■ Brief
Everything from the line containing "pink brick C7 level 2 -> none" through the last line of the records below should be printed exactly, please, and nothing else.

Records for the exercise Block Start

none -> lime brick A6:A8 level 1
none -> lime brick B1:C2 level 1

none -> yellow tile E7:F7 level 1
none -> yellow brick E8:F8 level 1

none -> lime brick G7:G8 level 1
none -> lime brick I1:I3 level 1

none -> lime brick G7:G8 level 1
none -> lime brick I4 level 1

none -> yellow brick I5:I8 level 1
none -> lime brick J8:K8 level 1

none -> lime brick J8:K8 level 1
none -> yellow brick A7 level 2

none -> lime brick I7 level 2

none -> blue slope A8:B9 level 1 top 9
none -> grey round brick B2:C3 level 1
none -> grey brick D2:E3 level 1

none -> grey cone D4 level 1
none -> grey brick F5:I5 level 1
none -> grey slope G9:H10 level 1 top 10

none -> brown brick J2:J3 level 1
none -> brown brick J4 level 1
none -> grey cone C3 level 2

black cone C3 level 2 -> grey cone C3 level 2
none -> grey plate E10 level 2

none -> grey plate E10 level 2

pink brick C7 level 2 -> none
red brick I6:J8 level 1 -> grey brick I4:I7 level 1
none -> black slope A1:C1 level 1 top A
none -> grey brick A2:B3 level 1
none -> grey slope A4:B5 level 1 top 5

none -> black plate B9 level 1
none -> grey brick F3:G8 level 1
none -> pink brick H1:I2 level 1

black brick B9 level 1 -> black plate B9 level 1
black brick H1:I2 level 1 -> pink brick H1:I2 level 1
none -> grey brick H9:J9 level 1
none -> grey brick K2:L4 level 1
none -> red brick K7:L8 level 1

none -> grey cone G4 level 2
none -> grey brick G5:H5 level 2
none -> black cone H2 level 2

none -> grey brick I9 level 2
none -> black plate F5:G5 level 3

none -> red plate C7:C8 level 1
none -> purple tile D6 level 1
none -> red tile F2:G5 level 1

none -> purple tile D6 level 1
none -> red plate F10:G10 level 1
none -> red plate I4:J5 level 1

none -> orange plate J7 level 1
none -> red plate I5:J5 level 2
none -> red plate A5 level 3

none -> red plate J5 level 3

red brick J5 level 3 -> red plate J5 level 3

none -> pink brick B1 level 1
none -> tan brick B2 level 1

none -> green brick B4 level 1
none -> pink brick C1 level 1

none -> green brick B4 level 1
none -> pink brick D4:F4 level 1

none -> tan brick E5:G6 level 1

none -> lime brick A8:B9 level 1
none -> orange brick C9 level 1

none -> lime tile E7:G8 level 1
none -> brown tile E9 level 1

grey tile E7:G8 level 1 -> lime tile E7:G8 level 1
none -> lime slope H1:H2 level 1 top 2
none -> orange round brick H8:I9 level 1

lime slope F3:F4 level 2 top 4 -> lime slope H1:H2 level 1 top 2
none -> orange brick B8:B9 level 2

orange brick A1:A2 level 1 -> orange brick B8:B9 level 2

Records for the exercise Block End

■ Solution
pink brick C7 level 2 -> none
red brick I6:J8 level 1 -> grey brick I4:I7 level 1
none -> black slope A1:C1 level 1 top A
none -> grey brick A2:B3 level 1
none -> grey slope A4:B5 level 1 top 5

none -> black plate B9 level 1
none -> grey brick F3:G8 level 1
none -> pink brick H1:I2 level 1

black brick B9 level 1 -> black plate B9 level 1
black brick H1:I2 level 1 -> pink brick H1:I2 level 1
none -> grey brick H9:J9 level 1
none -> grey brick K2:L4 level 1
none -> red brick K7:L8 level 1

none -> grey cone G4 level 2
none -> grey brick G5:H5 level 2
none -> black cone H2 level 2

none -> grey brick I9 level 2
none -> black plate F5:G5 level 3

none -> red plate C7:C8 level 1
none -> purple tile D6 level 1
none -> red tile F2:G5 level 1

none -> purple tile D6 level 1
none -> red plate F10:G10 level 1
none -> red plate I4:J5 level 1

none -> orange plate J7 level 1
none -> red plate I5:J5 level 2
none -> red plate A5 level 3

none -> red plate J5 level 3

red brick J5 level 3 -> red plate J5 level 3

none -> pink brick B1 level 1
none -> tan brick B2 level 1

none -> green brick B4 level 1
none -> pink brick C1 level 1

none -> green brick B4 level 1
none -> pink brick D4:F4 level 1

none -> tan brick E5:G6 level 1

none -> lime brick A8:B9 level 1
none -> orange brick C9 level 1

none -> lime tile E7:G8 level 1
none -> brown tile E9 level 1

grey tile E7:G8 level 1 -> lime tile E7:G8 level 1
none -> lime slope H1:H2 level 1 top 2
none -> orange round brick H8:I9 level 1

lime slope F3:F4 level 2 top 4 -> lime slope H1:H2 level 1 top 2
none -> orange brick B8:B9 level 2

orange brick A1:A2 level 1 -> orange brick B8:B9 level 2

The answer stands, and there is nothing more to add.